### [Source data]
▼
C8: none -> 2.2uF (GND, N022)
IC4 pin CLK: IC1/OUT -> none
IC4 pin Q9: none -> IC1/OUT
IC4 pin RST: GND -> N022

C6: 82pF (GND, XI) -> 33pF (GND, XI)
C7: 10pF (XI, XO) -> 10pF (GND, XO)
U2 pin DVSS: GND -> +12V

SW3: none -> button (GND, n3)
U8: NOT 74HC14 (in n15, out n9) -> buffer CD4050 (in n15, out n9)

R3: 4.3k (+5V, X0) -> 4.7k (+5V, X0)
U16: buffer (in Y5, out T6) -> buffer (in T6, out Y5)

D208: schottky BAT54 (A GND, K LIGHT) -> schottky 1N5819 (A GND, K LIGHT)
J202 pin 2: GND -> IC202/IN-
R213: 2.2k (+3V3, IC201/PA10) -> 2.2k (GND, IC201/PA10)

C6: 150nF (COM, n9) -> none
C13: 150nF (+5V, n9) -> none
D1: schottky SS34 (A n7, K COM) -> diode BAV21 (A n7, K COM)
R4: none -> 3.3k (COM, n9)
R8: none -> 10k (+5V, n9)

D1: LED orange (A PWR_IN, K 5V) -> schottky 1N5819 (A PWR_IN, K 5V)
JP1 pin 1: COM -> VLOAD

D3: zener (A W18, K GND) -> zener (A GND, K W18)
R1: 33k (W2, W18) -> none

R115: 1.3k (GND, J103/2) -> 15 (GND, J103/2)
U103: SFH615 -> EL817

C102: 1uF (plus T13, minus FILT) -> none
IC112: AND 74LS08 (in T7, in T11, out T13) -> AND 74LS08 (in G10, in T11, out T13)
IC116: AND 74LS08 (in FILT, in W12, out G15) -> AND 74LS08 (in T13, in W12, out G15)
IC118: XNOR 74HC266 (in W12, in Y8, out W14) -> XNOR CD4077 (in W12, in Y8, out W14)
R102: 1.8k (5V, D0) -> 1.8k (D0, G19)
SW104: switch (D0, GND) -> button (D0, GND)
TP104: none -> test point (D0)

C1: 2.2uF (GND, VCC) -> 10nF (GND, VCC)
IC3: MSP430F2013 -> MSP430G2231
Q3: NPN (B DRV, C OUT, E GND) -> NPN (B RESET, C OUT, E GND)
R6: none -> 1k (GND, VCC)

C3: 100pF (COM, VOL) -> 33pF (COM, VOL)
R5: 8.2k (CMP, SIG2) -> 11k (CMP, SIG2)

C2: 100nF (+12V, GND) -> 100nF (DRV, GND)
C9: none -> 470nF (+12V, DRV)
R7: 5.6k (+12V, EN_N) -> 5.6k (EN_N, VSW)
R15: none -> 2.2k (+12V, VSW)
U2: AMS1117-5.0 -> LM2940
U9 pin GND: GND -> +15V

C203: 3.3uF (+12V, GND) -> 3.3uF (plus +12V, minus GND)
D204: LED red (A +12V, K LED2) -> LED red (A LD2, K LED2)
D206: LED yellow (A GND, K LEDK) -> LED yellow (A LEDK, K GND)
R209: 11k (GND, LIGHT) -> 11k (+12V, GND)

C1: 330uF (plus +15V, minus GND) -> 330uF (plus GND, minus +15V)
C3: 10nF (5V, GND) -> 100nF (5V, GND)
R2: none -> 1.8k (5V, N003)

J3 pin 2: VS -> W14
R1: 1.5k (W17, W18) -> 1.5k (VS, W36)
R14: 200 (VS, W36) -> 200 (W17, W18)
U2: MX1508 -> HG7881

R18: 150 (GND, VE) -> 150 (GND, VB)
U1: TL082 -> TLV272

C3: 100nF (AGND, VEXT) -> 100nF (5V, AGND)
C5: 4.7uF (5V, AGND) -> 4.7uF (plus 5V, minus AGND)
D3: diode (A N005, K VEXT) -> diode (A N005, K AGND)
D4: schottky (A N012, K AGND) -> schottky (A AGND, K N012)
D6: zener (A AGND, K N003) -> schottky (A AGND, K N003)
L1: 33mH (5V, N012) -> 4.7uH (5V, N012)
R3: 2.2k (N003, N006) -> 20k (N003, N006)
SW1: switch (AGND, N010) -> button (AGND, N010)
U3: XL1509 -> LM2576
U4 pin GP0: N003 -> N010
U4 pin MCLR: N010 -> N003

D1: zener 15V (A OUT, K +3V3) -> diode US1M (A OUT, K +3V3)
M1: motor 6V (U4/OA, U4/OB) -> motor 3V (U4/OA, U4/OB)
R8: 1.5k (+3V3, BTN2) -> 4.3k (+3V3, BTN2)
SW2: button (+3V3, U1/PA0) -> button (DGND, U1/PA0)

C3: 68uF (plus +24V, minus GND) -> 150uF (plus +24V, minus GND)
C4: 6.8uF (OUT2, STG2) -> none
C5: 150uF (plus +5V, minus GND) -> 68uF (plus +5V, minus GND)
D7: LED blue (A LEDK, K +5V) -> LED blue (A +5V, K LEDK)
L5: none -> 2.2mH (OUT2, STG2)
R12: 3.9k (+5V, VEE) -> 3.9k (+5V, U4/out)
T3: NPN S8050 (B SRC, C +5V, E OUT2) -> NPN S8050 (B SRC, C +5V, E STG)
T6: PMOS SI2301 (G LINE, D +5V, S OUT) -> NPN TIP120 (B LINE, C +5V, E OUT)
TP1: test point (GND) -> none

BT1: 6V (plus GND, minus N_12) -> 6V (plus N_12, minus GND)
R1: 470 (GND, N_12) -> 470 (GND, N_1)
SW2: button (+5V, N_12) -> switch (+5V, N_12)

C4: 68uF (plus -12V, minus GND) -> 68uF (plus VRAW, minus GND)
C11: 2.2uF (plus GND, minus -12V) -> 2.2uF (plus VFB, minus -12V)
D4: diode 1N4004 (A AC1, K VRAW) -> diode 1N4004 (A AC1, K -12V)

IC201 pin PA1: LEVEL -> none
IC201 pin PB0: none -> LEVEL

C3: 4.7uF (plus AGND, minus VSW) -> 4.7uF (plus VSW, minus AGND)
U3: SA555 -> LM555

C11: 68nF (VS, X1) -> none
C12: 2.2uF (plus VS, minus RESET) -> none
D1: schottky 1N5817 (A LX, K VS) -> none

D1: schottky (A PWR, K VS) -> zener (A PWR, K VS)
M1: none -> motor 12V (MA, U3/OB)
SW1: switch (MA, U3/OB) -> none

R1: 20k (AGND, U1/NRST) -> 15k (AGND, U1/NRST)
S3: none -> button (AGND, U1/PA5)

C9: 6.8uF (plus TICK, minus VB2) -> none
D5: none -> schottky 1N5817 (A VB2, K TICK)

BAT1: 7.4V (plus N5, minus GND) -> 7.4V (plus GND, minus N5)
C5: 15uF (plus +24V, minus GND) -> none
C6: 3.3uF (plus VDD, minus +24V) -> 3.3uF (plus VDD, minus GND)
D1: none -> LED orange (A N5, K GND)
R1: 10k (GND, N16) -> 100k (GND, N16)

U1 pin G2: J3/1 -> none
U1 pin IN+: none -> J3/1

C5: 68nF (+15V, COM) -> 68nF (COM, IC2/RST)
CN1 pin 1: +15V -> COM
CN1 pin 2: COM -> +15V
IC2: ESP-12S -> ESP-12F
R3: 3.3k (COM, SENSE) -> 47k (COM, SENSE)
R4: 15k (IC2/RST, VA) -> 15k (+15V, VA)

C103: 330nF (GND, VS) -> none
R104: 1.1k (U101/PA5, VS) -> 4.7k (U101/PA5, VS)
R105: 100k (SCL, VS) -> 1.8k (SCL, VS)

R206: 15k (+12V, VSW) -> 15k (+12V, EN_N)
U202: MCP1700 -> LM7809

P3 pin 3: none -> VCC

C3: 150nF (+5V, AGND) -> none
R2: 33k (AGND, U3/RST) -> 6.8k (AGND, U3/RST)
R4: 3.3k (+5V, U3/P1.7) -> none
▲
### [Aim of the task]
Reproduce the material above precisely, omitting nothing.

### [Answer to this exercise]
C8: none -> 2.2uF (GND, N022)
IC4 pin CLK: IC1/OUT -> none
IC4 pin Q9: none -> IC1/OUT
IC4 pin RST: GND -> N022

C6: 82pF (GND, XI) -> 33pF (GND, XI)
C7: 10pF (XI, XO) -> 10pF (GND, XO)
U2 pin DVSS: GND -> +12V

SW3: none -> button (GND, n3)
U8: NOT 74HC14 (in n15, out n9) -> buffer CD4050 (in n15, out n9)

R3: 4.3k (+5V, X0) -> 4.7k (+5V, X0)
U16: buffer (in Y5, out T6) -> buffer (in T6, out Y5)

D208: schottky BAT54 (A GND, K LIGHT) -> schottky 1N5819 (A GND, K LIGHT)
J202 pin 2: GND -> IC202/IN-
R213: 2.2k (+3V3, IC201/PA10) -> 2.2k (GND, IC201/PA10)

C6: 150nF (COM, n9) -> none
C13: 150nF (+5V, n9) -> none
D1: schottky SS34 (A n7, K COM) -> diode BAV21 (A n7, K COM)
R4: none -> 3.3k (COM, n9)
R8: none -> 10k (+5V, n9)

D1: LED orange (A PWR_IN, K 5V) -> schottky 1N5819 (A PWR_IN, K 5V)
JP1 pin 1: COM -> VLOAD

D3: zener (A W18, K GND) -> zener (A GND, K W18)
R1: 33k (W2, W18) -> none

R115: 1.3k (GND, J103/2) -> 15 (GND, J103/2)
U103: SFH615 -> EL817

C102: 1uF (plus T13, minus FILT) -> none
IC112: AND 74LS08 (in T7, in T11, out T13) -> AND 74LS08 (in G10, in T11, out T13)
IC116: AND 74LS08 (in FILT, in W12, out G15) -> AND 74LS08 (in T13, in W12, out G15)
IC118: XNOR 74HC266 (in W12, in Y8, out W14) -> XNOR CD4077 (in W12, in Y8, out W14)
R102: 1.8k (5V, D0) -> 1.8k (D0, G19)
SW104: switch (D0, GND) -> button (D0, GND)
TP104: none -> test point (D0)

C1: 2.2uF (GND, VCC) -> 10nF (GND, VCC)
IC3: MSP430F2013 -> MSP430G2231
Q3: NPN (B DRV, C OUT, E GND) -> NPN (B RESET, C OUT, E GND)
R6: none -> 1k (GND, VCC)

C3: 100pF (COM, VOL) -> 33pF (COM, VOL)
R5: 8.2k (CMP, SIG2) -> 11k (CMP, SIG2)

C2: 100nF (+12V, GND) -> 100nF (DRV, GND)
C9: none -> 470nF (+12V, DRV)
R7: 5.6k (+12V, EN_N) -> 5.6k (EN_N, VSW)
R15: none -> 2.2k (+12V, VSW)
U2: AMS1117-5.0 -> LM2940
U9 pin GND: GND -> +15V

C203: 3.3uF (+12V, GND) -> 3.3uF (plus +12V, minus GND)
D204: LED red (A +12V, K LED2) -> LED red (A LD2, K LED2)
D206: LED yellow (A GND, K LEDK) -> LED yellow (A LEDK, K GND)
R209: 11k (GND, LIGHT) -> 11k (+12V, GND)

C1: 330uF (plus +15V, minus GND) -> 330uF (plus GND, minus +15V)
C3: 10nF (5V, GND) -> 100nF (5V, GND)
R2: none -> 1.8k (5V, N003)

J3 pin 2: VS -> W14
R1: 1.5k (W17, W18) -> 1.5k (VS, W36)
R14: 200 (VS, W36) -> 200 (W17, W18)
U2: MX1508 -> HG7881

R18: 150 (GND, VE) -> 150 (GND, VB)
U1: TL082 -> TLV272

C3: 100nF (AGND, VEXT) -> 100nF (5V, AGND)
C5: 4.7uF (5V, AGND) -> 4.7uF (plus 5V, minus AGND)
D3: diode (A N005, K VEXT) -> diode (A N005, K AGND)
D4: schottky (A N012, K AGND) -> schottky (A AGND, K N012)
D6: zener (A AGND, K N003) -> schottky (A AGND, K N003)
L1: 33mH (5V, N012) -> 4.7uH (5V, N012)
R3: 2.2k (N003, N006) -> 20k (N003, N006)
SW1: switch (AGND, N010) -> button (AGND, N010)
U3: XL1509 -> LM2576
U4 pin GP0: N003 -> N010
U4 pin MCLR: N010 -> N003

D1: zener 15V (A OUT, K +3V3) -> diode US1M (A OUT, K +3V3)
M1: motor 6V (U4/OA, U4/OB) -> motor 3V (U4/OA, U4/OB)
R8: 1.5k (+3V3, BTN2) -> 4.3k (+3V3, BTN2)
SW2: button (+3V3, U1/PA0) -> button (DGND, U1/PA0)

C3: 68uF (plus +24V, minus GND) -> 150uF (plus +24V, minus GND)
C4: 6.8uF (OUT2, STG2) -> none
C5: 150uF (plus +5V, minus GND) -> 68uF (plus +5V, minus GND)
D7: LED blue (A LEDK, K +5V) -> LED blue (A +5V, K LEDK)
L5: none -> 2.2mH (OUT2, STG2)
R12: 3.9k (+5V, VEE) -> 3.9k (+5V, U4/out)
T3: NPN S8050 (B SRC, C +5V, E OUT2) -> NPN S8050 (B SRC, C +5V, E STG)
T6: PMOS SI2301 (G LINE, D +5V, S OUT) -> NPN TIP120 (B LINE, C +5V, E OUT)
TP1: test point (GND) -> none

BT1: 6V (plus GND, minus N_12) -> 6V (plus N_12, minus GND)
R1: 470 (GND, N_12) -> 470 (GND, N_1)
SW2: button (+5V, N_12) -> switch (+5V, N_12)

C4: 68uF (plus -12V, minus GND) -> 68uF (plus VRAW, minus GND)
C11: 2.2uF (plus GND, minus -12V) -> 2.2uF (plus VFB, minus -12V)
D4: diode 1N4004 (A AC1, K VRAW) -> diode 1N4004 (A AC1, K -12V)

IC201 pin PA1: LEVEL -> none
IC201 pin PB0: none -> LEVEL

C3: 4.7uF (plus AGND, minus VSW) -> 4.7uF (plus VSW, minus AGND)
U3: SA555 -> LM555

C11: 68nF (VS, X1) -> none
C12: 2.2uF (plus VS, minus RESET) -> none
D1: schottky 1N5817 (A LX, K VS) -> none

D1: schottky (A PWR, K VS) -> zener (A PWR, K VS)
M1: none -> motor 12V (MA, U3/OB)
SW1: switch (MA, U3/OB) -> none

R1: 20k (AGND, U1/NRST) -> 15k (AGND, U1/NRST)
S3: none -> button (AGND, U1/PA5)

C9: 6.8uF (plus TICK, minus VB2) -> none
D5: none -> schottky 1N5817 (A VB2, K TICK)

BAT1: 7.4V (plus N5, minus GND) -> 7.4V (plus GND, minus N5)
C5: 15uF (plus +24V, minus GND) -> none
C6: 3.3uF (plus VDD, minus +24V) -> 3.3uF (plus VDD, minus GND)
D1: none -> LED orange (A N5, K GND)
R1: 10k (GND, N16) -> 100k (GND, N16)

U1 pin G2: J3/1 -> none
U1 pin IN+: none -> J3/1

C5: 68nF (+15V, COM) -> 68nF (COM, IC2/RST)
CN1 pin 1: +15V -> COM
CN1 pin 2: COM -> +15V
IC2: ESP-12S -> ESP-12F
R3: 3.3k (COM, SENSE) -> 47k (COM, SENSE)
R4: 15k (IC2/RST, VA) -> 15k (+15V, VA)

C103: 330nF (GND, VS) -> none
R104: 1.1k (U101/PA5, VS) -> 4.7k (U101/PA5, VS)
R105: 100k (SCL, VS) -> 1.8k (SCL, VS)

R206: 15k (+12V, VSW) -> 15k (+12V, EN_N)
U202: MCP1700 -> LM7809

P3 pin 3: none -> VCC

C3: 150nF (+5V, AGND) -> none
R2: 33k (AGND, U3/RST) -> 6.8k (AGND, U3/RST)
R4: 3.3k (+5V, U3/P1.7) -> none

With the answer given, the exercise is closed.